_Description of the task_.
In the copy, include no images. Reproduce the entries exactly.

_Dataset records_.
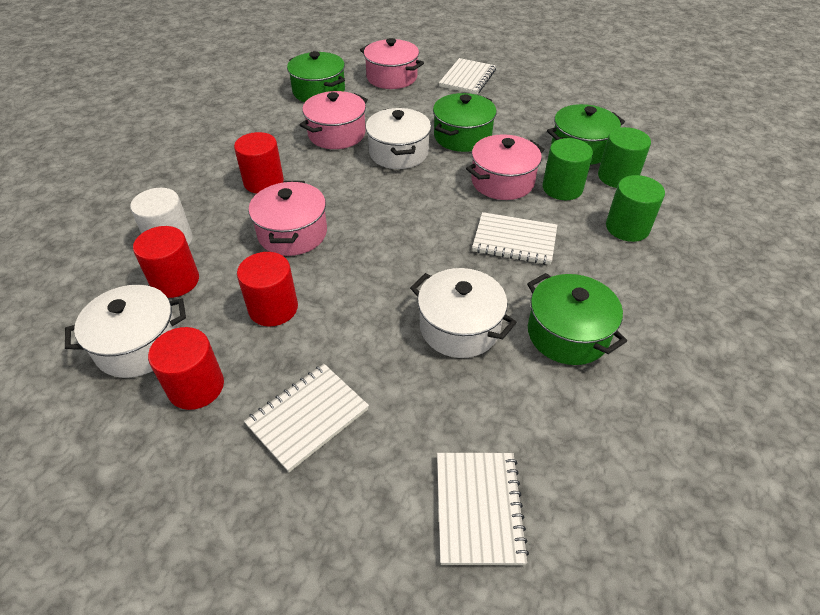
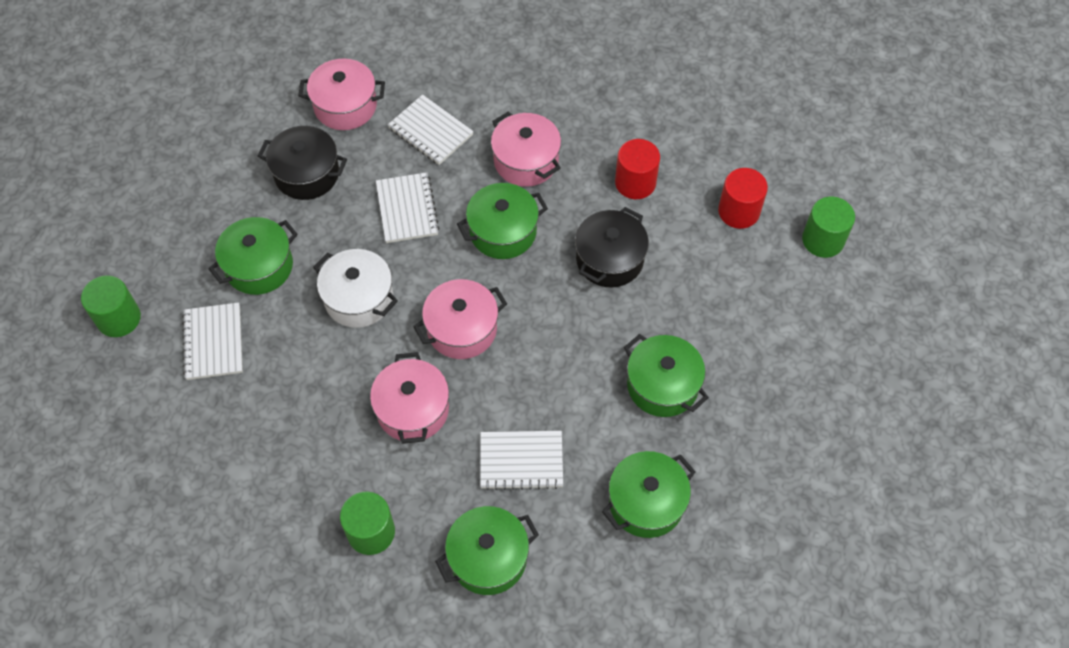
black pot: 0 -> 2
green pot: 4 -> 5
red cylinder: 4 -> 2
white cylinder: 1 -> 0
white pot: 3 -> 1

_Solution to this problem_.
black pot: 0 -> 2
green pot: 4 -> 5
red cylinder: 4 -> 2
white cylinder: 1 -> 0
white pot: 3 -> 1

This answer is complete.